• Your goal: Beginning at the line that mentions "spinning top/grey (2nd", retype the rest of the records below exactly. Pictures are not part of the copy.
═════ Task data ═════
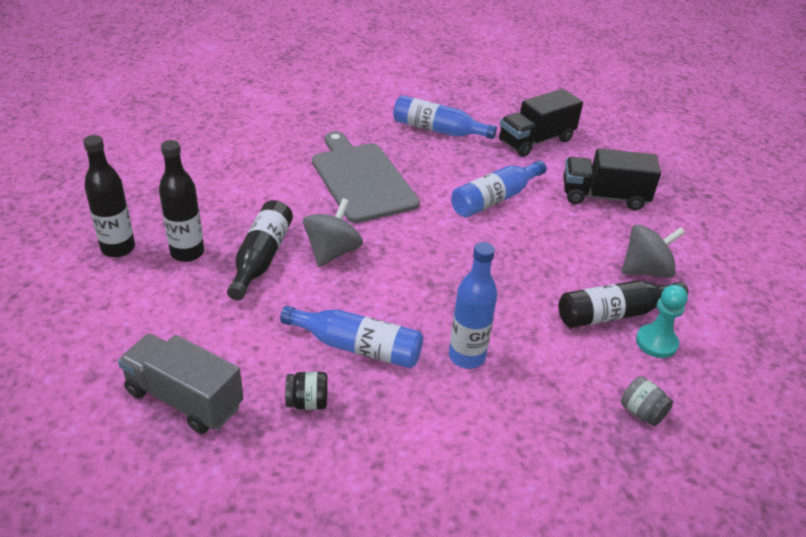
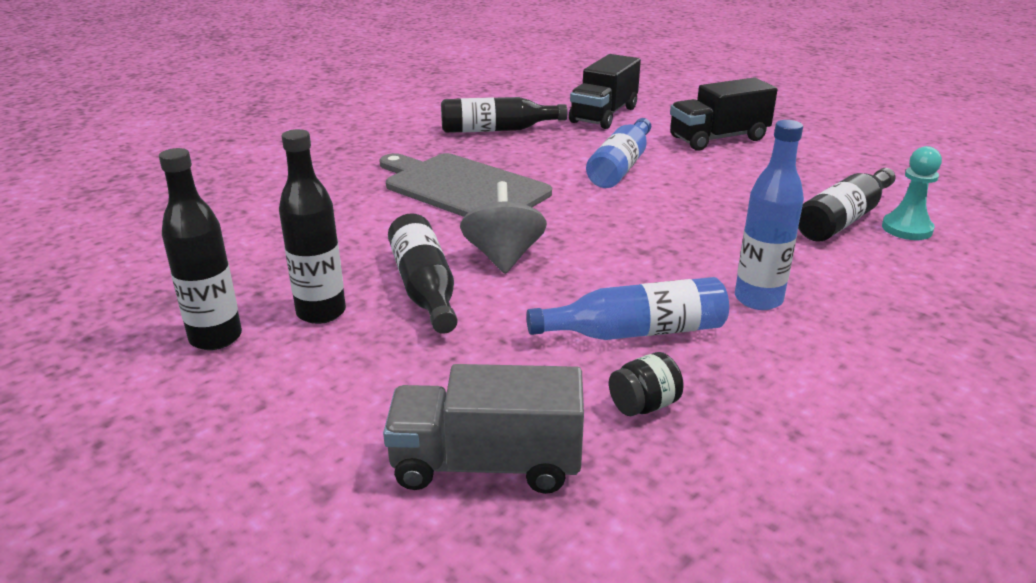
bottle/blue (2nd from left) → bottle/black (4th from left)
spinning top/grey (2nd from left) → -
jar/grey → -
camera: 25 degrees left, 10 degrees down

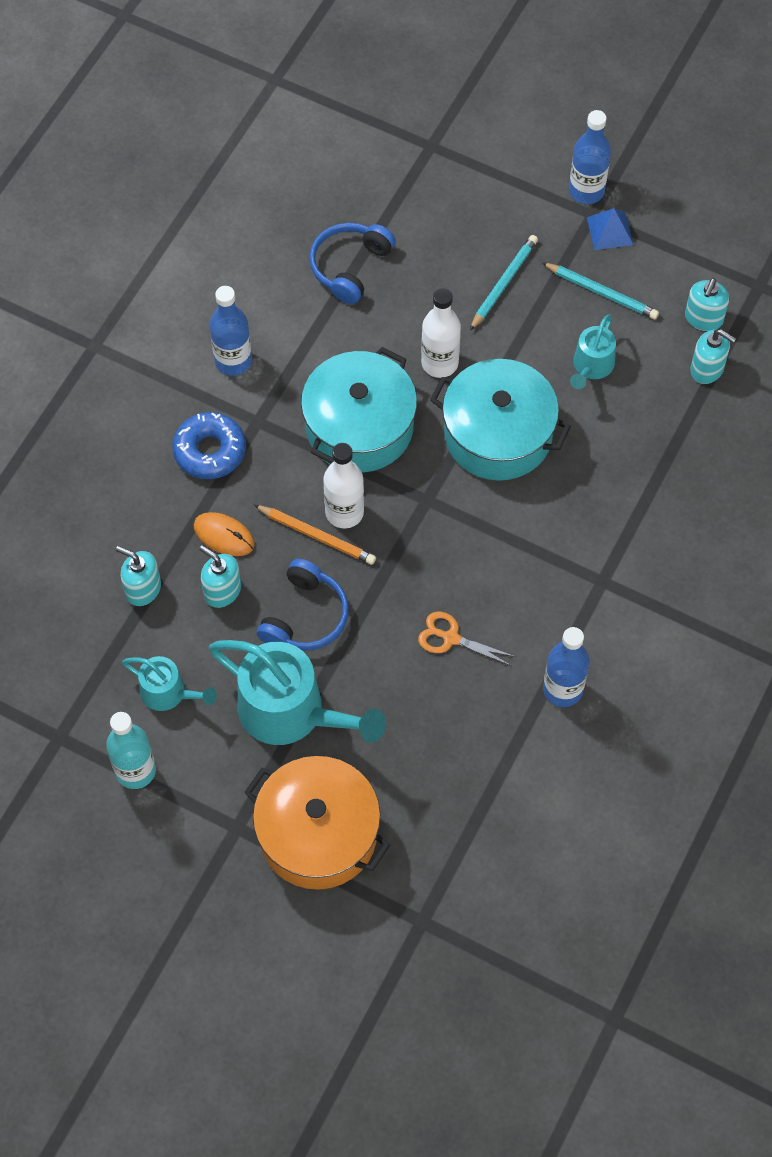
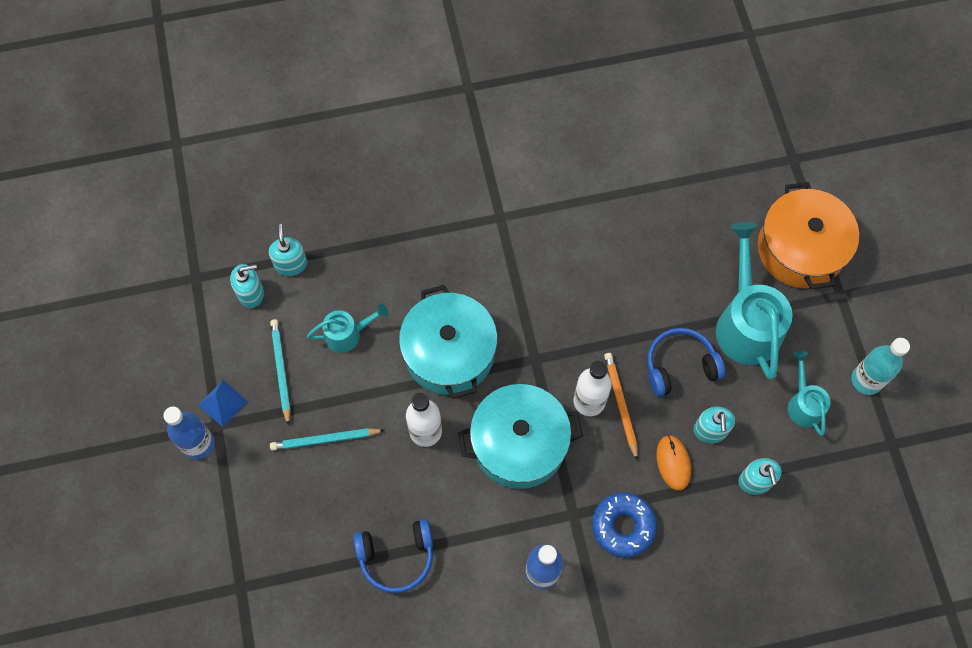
scissors/orange → -
bottle/blue (2nd from left) → -
camera: 130 degrees left, 5 degrees up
═════
• Expected output:
spinning top/grey (2nd from left) → -
jar/grey → -
camera: 25 degrees left, 10 degrees down

scissors/orange → -
bottle/blue (2nd from left) → -
camera: 130 degrees left, 5 degrees up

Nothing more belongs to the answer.